## TASK:
Repeat the data word for word, excluding every picture.

## STORED DATA:
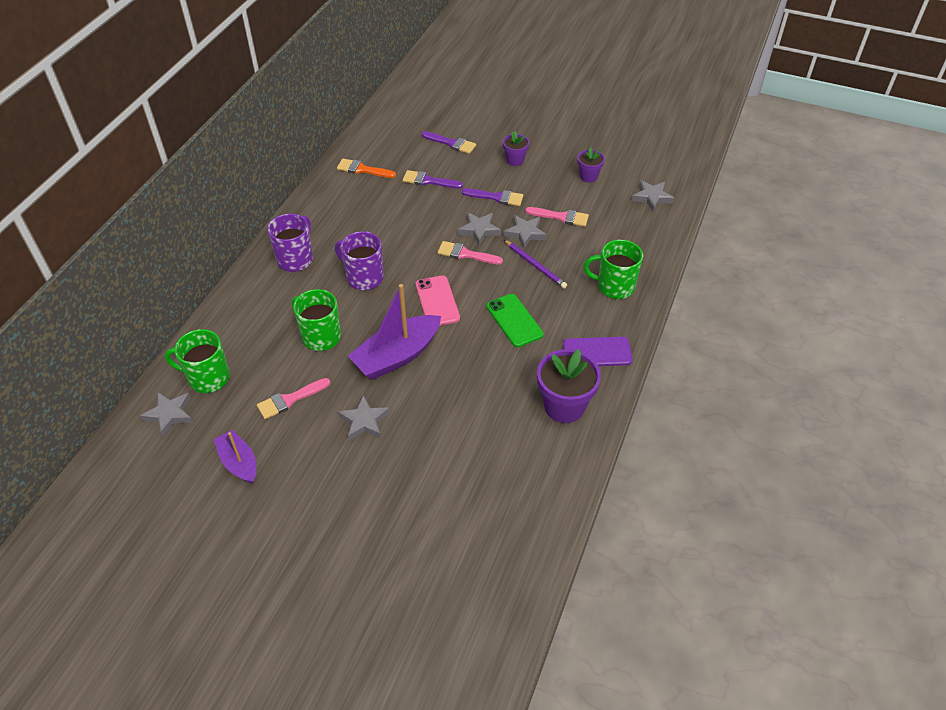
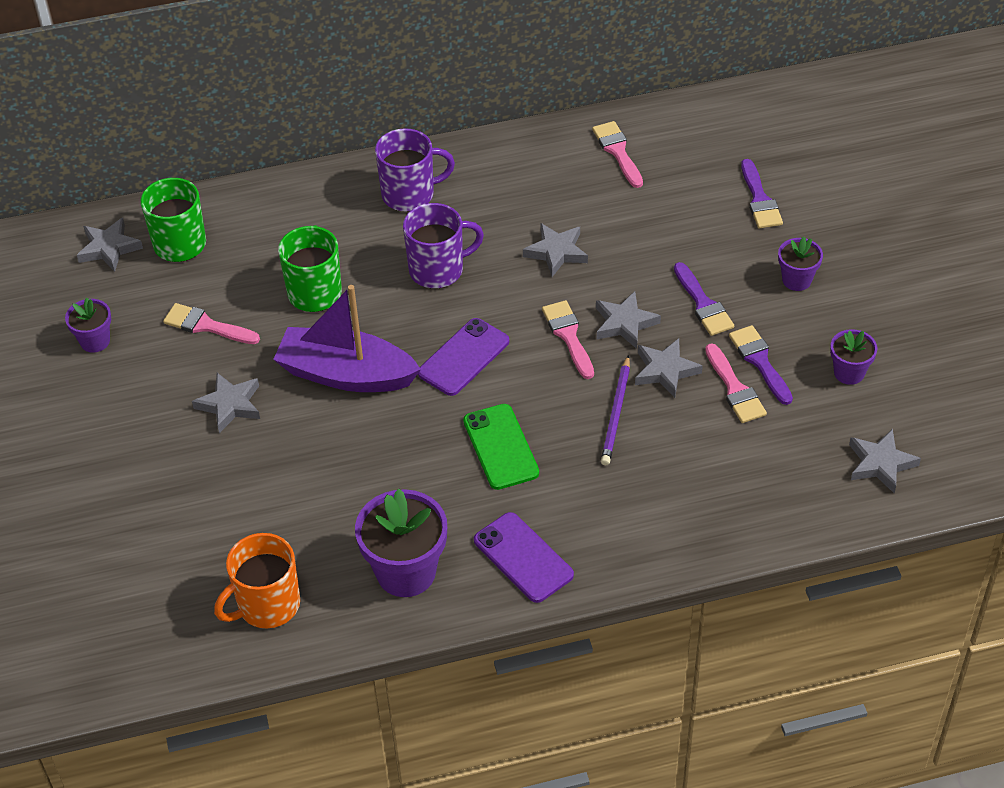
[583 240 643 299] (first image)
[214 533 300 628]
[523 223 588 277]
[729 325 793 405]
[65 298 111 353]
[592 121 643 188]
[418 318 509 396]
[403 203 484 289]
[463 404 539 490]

## PROBLEM SOLUTION:
[583 240 643 299] (first image)
[214 533 300 628]
[523 223 588 277]
[729 325 793 405]
[65 298 111 353]
[592 121 643 188]
[418 318 509 396]
[403 203 484 289]
[463 404 539 490]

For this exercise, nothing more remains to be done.